> **DATA TO EXAMINE**:
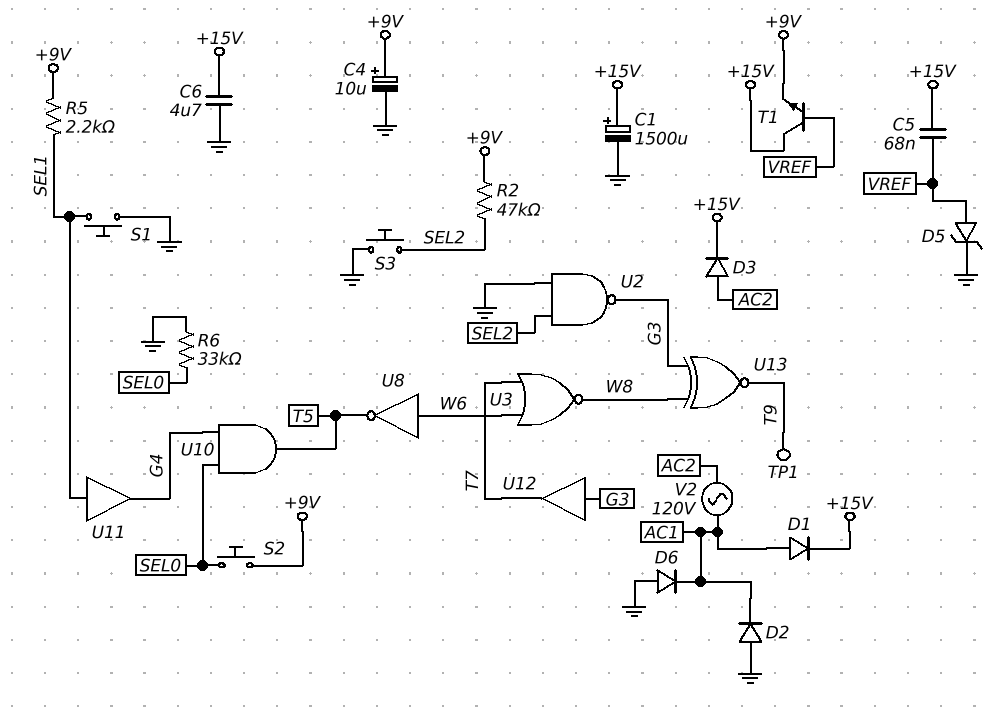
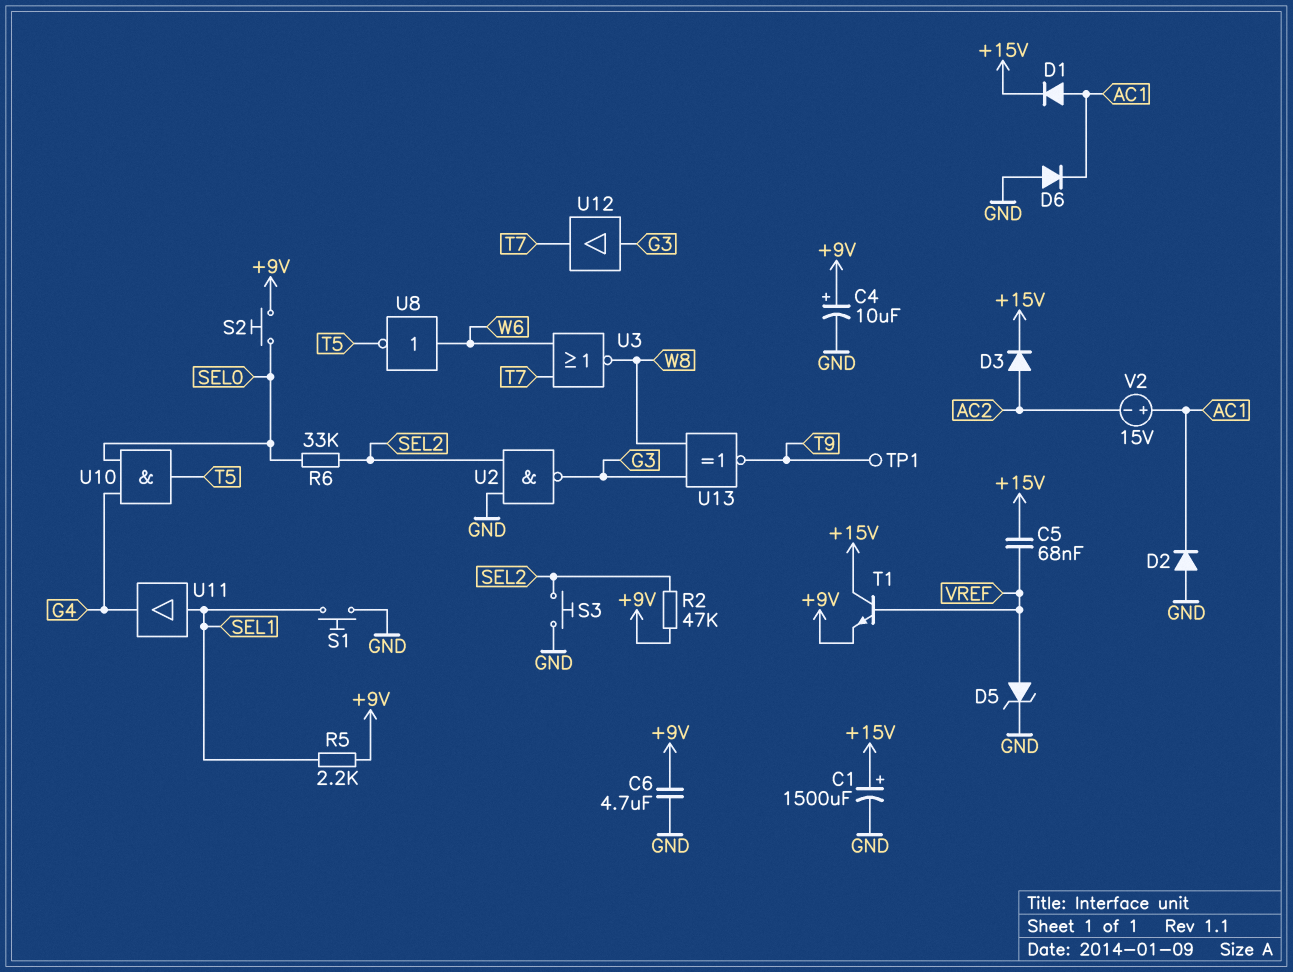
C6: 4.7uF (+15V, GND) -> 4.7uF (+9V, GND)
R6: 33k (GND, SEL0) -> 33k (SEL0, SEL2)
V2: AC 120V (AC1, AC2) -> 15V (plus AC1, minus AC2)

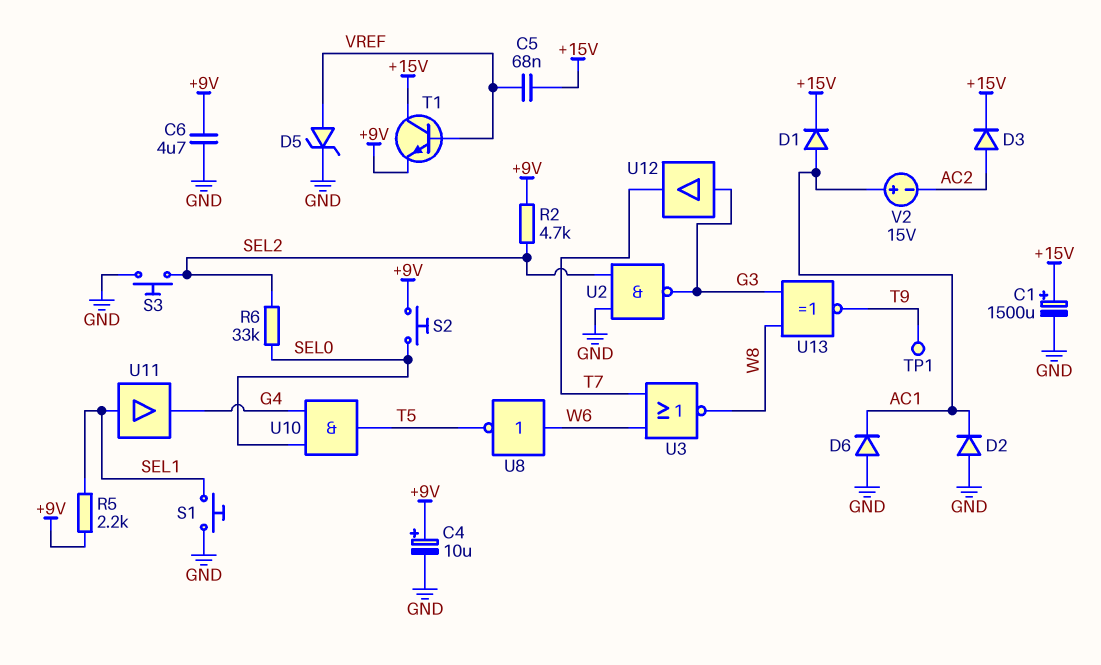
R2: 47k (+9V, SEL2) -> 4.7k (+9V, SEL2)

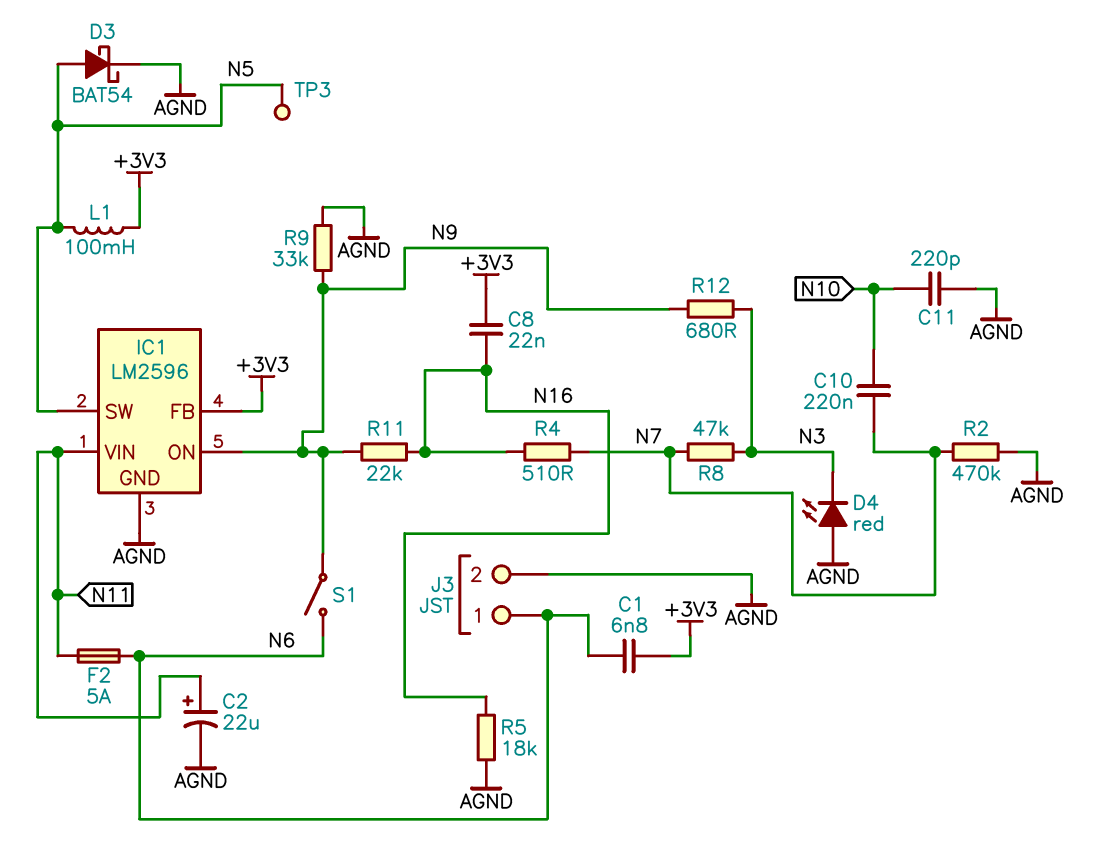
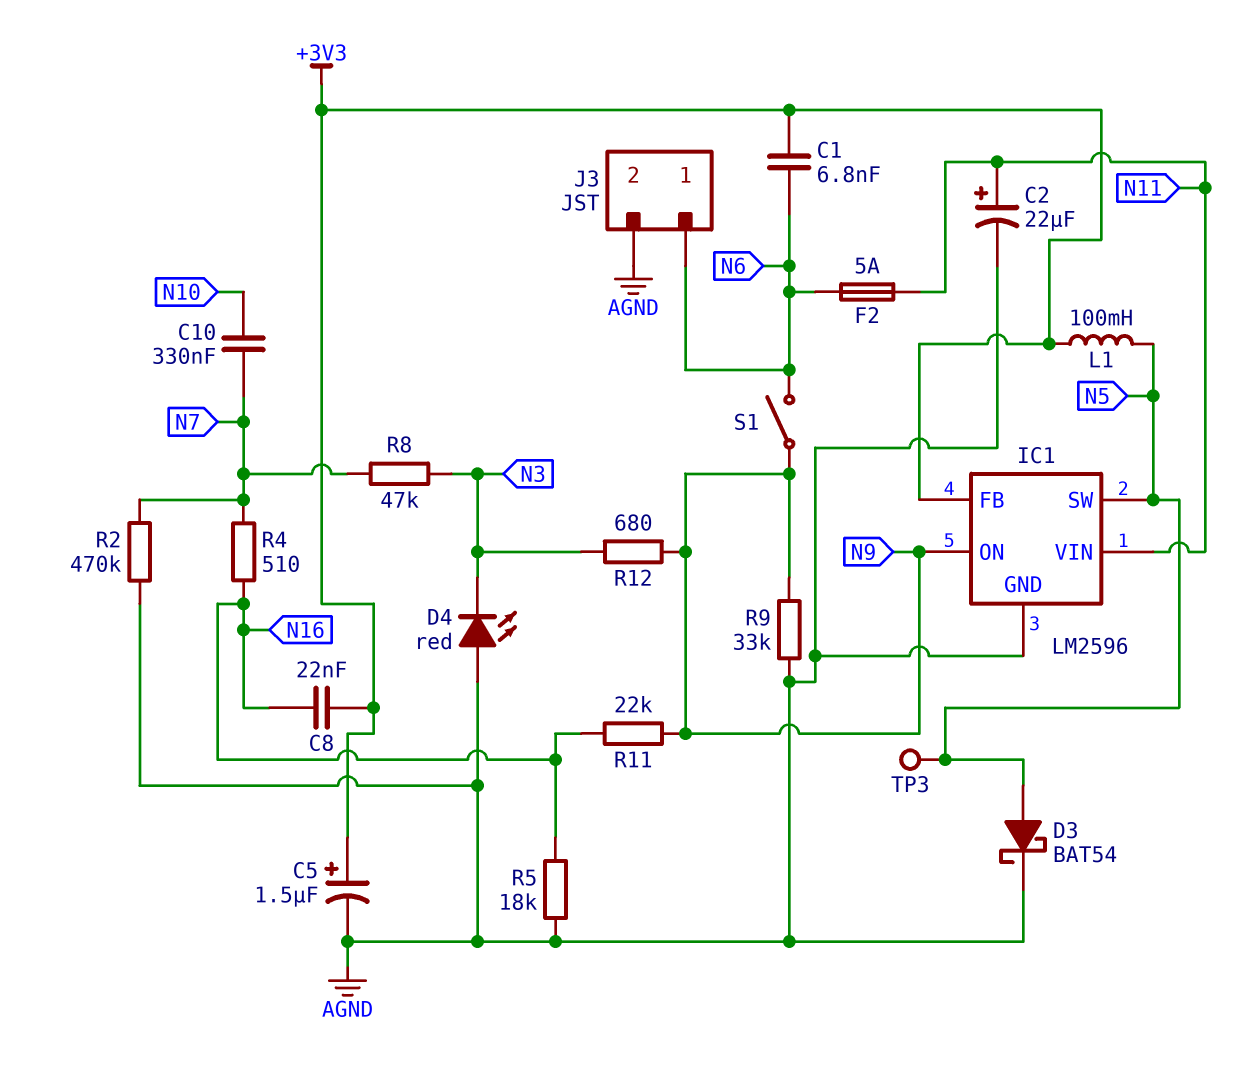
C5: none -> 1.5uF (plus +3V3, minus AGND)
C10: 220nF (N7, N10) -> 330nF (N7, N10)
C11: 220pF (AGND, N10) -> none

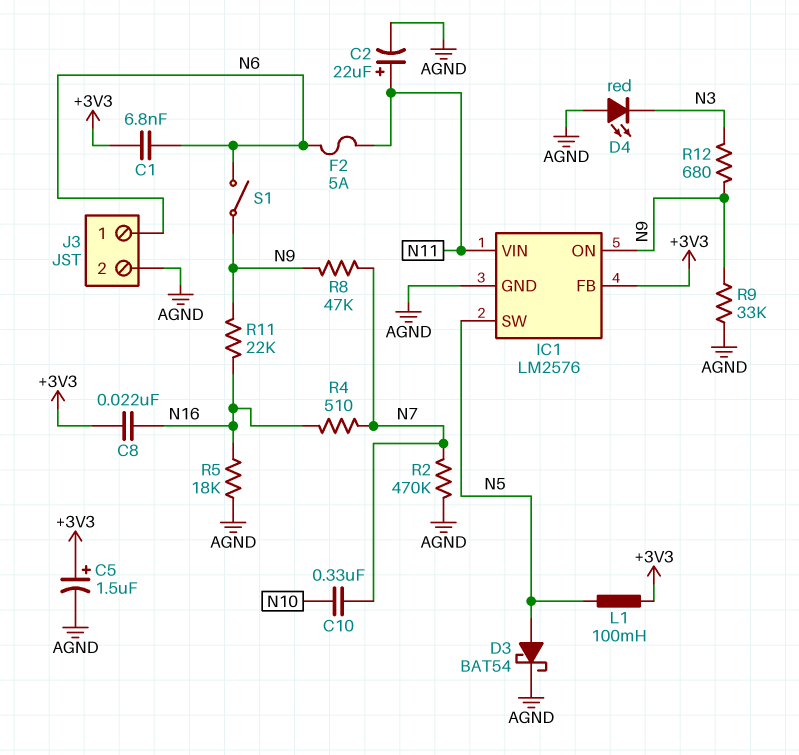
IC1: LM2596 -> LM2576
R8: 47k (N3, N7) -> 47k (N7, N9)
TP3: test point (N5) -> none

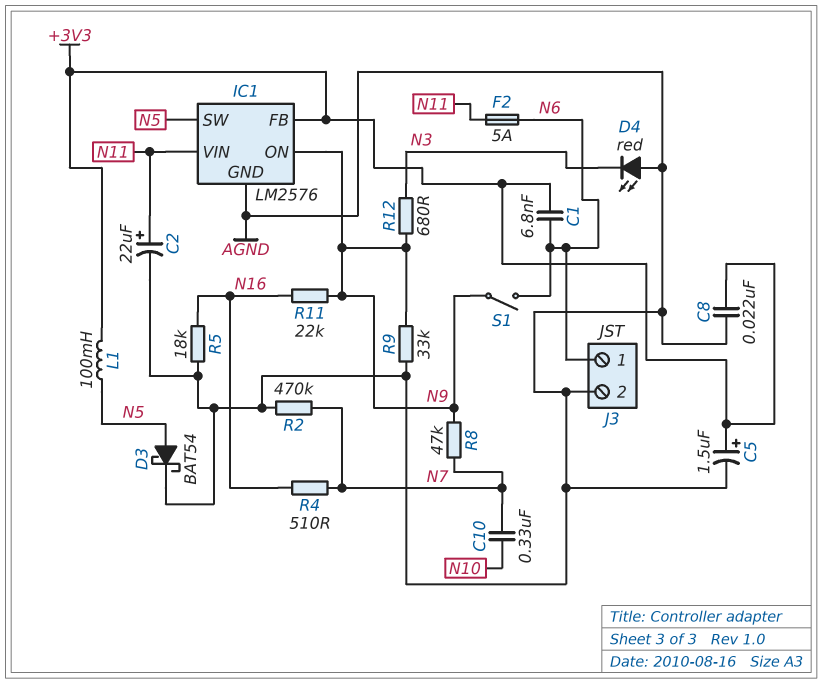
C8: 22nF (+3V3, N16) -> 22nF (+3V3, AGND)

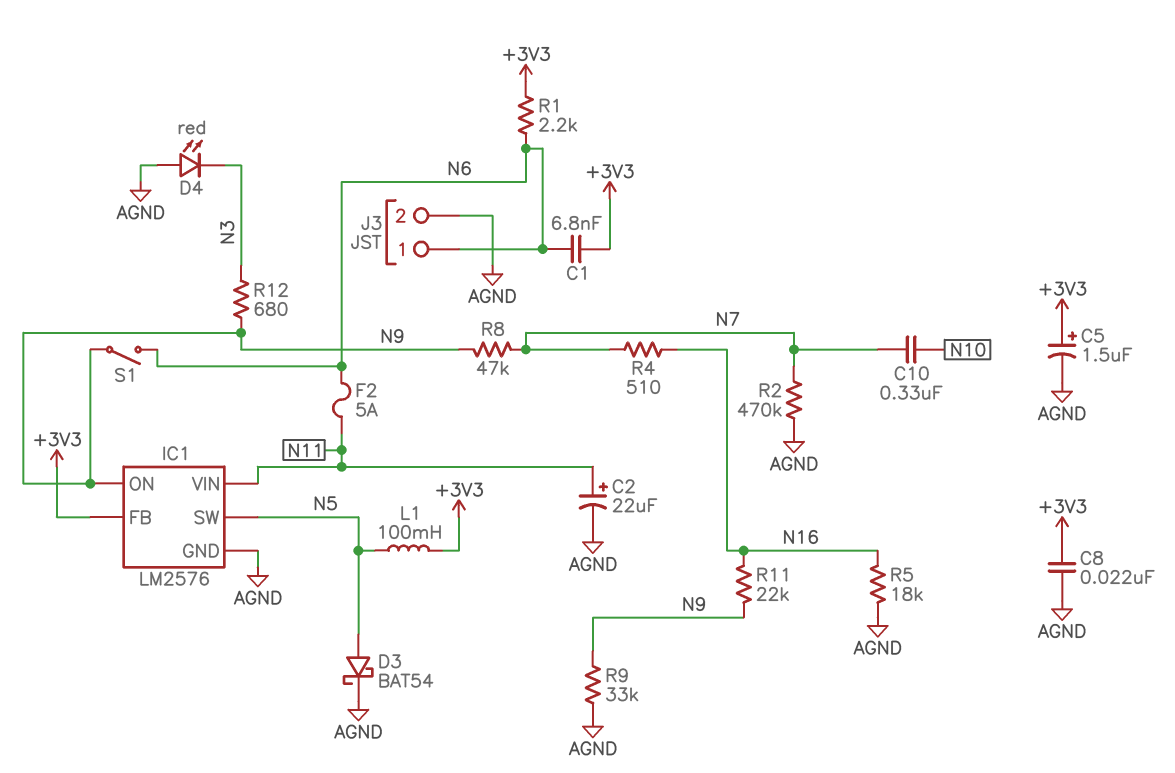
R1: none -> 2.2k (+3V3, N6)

> **WORK TO BE COMPLETED**:
The material above should be printed again exactly, with each picture left out.

> **EXPECTED ANSWER**:
C6: 4.7uF (+15V, GND) -> 4.7uF (+9V, GND)
R6: 33k (GND, SEL0) -> 33k (SEL0, SEL2)
V2: AC 120V (AC1, AC2) -> 15V (plus AC1, minus AC2)

R2: 47k (+9V, SEL2) -> 4.7k (+9V, SEL2)

C5: none -> 1.5uF (plus +3V3, minus AGND)
C10: 220nF (N7, N10) -> 330nF (N7, N10)
C11: 220pF (AGND, N10) -> none

IC1: LM2596 -> LM2576
R8: 47k (N3, N7) -> 47k (N7, N9)
TP3: test point (N5) -> none

C8: 22nF (+3V3, N16) -> 22nF (+3V3, AGND)

R1: none -> 2.2k (+3V3, N6)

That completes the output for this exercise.